§ Source material:
==============================

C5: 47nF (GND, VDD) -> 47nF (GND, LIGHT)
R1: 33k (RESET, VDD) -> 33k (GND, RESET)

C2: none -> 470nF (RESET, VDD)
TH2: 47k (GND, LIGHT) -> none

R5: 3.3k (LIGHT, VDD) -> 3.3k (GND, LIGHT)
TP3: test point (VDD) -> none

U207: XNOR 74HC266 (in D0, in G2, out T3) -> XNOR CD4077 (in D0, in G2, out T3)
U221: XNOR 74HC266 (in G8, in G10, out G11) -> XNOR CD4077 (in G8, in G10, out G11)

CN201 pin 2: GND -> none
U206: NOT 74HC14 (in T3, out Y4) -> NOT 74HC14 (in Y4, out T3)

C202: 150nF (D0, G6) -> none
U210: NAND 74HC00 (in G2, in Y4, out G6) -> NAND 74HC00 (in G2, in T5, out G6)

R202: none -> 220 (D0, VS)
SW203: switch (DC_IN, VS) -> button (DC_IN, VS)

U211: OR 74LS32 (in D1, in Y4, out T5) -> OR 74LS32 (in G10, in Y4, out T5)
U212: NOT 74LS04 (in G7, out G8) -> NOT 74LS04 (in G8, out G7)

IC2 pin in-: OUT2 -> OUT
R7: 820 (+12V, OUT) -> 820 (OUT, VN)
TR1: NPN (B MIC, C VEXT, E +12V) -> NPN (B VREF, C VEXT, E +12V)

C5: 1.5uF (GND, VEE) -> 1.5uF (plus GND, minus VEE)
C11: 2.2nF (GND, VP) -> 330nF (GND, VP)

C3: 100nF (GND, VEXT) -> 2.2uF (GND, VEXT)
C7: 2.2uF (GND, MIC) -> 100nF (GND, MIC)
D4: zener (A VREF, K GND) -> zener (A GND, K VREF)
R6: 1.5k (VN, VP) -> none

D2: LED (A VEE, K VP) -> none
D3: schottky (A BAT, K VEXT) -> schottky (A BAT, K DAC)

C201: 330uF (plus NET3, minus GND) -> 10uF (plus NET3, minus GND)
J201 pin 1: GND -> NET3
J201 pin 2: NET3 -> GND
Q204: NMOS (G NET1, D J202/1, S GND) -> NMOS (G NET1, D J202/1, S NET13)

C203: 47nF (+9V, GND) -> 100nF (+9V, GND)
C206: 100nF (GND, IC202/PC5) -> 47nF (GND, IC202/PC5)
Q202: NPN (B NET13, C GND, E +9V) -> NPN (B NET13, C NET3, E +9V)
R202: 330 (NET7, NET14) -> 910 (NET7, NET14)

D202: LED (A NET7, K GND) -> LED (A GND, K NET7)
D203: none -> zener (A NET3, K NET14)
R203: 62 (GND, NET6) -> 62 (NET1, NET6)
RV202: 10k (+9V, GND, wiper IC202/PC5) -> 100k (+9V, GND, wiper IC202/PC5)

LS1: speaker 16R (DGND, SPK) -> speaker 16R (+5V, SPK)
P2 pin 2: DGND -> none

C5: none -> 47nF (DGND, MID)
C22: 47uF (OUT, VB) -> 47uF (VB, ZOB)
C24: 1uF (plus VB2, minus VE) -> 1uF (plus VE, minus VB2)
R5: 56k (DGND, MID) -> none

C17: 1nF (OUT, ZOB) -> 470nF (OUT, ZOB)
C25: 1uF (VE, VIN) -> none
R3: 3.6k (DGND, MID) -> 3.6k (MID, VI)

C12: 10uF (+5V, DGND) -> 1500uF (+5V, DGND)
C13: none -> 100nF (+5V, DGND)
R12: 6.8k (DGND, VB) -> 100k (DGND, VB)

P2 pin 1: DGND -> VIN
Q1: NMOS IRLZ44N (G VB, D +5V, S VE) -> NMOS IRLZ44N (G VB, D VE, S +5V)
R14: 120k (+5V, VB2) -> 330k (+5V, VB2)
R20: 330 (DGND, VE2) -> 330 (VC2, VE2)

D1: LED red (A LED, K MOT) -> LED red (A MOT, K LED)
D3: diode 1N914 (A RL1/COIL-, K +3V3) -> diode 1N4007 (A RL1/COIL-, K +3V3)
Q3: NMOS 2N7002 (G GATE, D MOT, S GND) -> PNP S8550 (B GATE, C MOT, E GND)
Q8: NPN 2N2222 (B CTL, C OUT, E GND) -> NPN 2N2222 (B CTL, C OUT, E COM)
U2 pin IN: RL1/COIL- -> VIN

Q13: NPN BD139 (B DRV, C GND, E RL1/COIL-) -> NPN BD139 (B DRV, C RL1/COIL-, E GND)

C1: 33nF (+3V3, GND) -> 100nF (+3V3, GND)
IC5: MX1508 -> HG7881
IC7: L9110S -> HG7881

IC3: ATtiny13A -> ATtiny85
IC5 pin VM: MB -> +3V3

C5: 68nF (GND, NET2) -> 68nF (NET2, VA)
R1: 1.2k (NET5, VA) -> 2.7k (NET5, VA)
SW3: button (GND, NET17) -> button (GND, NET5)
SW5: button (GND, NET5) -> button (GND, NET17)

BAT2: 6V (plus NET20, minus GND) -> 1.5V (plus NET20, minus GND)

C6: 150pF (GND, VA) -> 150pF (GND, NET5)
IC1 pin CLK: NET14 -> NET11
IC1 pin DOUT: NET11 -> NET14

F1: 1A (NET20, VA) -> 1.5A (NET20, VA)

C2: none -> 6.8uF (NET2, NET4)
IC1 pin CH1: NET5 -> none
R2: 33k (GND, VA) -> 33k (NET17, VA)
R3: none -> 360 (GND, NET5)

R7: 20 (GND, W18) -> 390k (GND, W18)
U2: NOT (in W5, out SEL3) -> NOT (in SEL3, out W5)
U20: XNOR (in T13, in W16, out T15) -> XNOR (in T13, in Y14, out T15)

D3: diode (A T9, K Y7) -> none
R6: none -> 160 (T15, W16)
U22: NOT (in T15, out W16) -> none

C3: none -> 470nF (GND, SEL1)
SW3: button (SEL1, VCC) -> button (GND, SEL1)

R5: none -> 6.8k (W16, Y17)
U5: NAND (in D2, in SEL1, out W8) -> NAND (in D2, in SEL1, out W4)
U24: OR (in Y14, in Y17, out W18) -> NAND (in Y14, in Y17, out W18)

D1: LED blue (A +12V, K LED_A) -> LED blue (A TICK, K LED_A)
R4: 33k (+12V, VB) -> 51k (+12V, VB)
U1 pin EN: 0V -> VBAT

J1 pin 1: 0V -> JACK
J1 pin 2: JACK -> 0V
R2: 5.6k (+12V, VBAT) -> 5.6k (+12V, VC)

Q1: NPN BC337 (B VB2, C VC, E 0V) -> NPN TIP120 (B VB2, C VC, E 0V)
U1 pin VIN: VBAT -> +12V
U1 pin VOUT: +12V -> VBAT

==============================

§ Your goal: Copy verbatim, from the listing above, each line from the one containing "C5: 1.5uF (GND, VEE)" down to the one containing "D2: LED (A VEE, K VP) -> none", inclusive.

§ Written response:
C5: 1.5uF (GND, VEE) -> 1.5uF (plus GND, minus VEE)
C11: 2.2nF (GND, VP) -> 330nF (GND, VP)

C3: 100nF (GND, VEXT) -> 2.2uF (GND, VEXT)
C7: 2.2uF (GND, MIC) -> 100nF (GND, MIC)
D4: zener (A VREF, K GND) -> zener (A GND, K VREF)
R6: 1.5k (VN, VP) -> none

D2: LED (A VEE, K VP) -> none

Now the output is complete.